Assignment
All lines from the one that mentions "RFID pin MISO: D10 -> A6" through the last of the entries below must be copied exactly, with both ends kept.

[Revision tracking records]

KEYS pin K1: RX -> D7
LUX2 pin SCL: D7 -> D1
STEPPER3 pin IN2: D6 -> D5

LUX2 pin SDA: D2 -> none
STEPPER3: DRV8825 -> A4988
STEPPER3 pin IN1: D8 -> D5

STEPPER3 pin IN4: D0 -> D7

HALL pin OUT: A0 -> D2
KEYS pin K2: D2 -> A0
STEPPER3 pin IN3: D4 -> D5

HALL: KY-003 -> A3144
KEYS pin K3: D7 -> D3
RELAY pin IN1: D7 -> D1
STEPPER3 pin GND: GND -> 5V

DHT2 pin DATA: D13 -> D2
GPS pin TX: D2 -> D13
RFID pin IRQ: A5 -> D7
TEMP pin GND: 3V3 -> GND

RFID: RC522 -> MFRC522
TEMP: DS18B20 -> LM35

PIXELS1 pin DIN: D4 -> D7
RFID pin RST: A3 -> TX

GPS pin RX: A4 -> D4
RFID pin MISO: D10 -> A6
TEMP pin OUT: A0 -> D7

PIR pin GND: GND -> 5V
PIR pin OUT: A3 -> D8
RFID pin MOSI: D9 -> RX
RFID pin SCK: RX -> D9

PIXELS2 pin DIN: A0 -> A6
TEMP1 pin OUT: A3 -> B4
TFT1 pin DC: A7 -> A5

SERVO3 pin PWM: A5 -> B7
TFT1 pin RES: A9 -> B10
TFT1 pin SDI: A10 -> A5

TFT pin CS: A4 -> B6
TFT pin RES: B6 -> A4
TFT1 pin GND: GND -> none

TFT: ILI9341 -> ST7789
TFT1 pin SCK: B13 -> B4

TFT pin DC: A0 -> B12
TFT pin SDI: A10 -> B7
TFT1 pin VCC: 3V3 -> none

Response to this task
RFID pin MISO: D10 -> A6
TEMP pin OUT: A0 -> D7

PIR pin GND: GND -> 5V
PIR pin OUT: A3 -> D8
RFID pin MOSI: D9 -> RX
RFID pin SCK: RX -> D9

PIXELS2 pin DIN: A0 -> A6
TEMP1 pin OUT: A3 -> B4
TFT1 pin DC: A7 -> A5

SERVO3 pin PWM: A5 -> B7
TFT1 pin RES: A9 -> B10
TFT1 pin SDI: A10 -> A5

TFT pin CS: A4 -> B6
TFT pin RES: B6 -> A4
TFT1 pin GND: GND -> none

TFT: ILI9341 -> ST7789
TFT1 pin SCK: B13 -> B4

TFT pin DC: A0 -> B12
TFT pin SDI: A10 -> B7
TFT1 pin VCC: 3V3 -> none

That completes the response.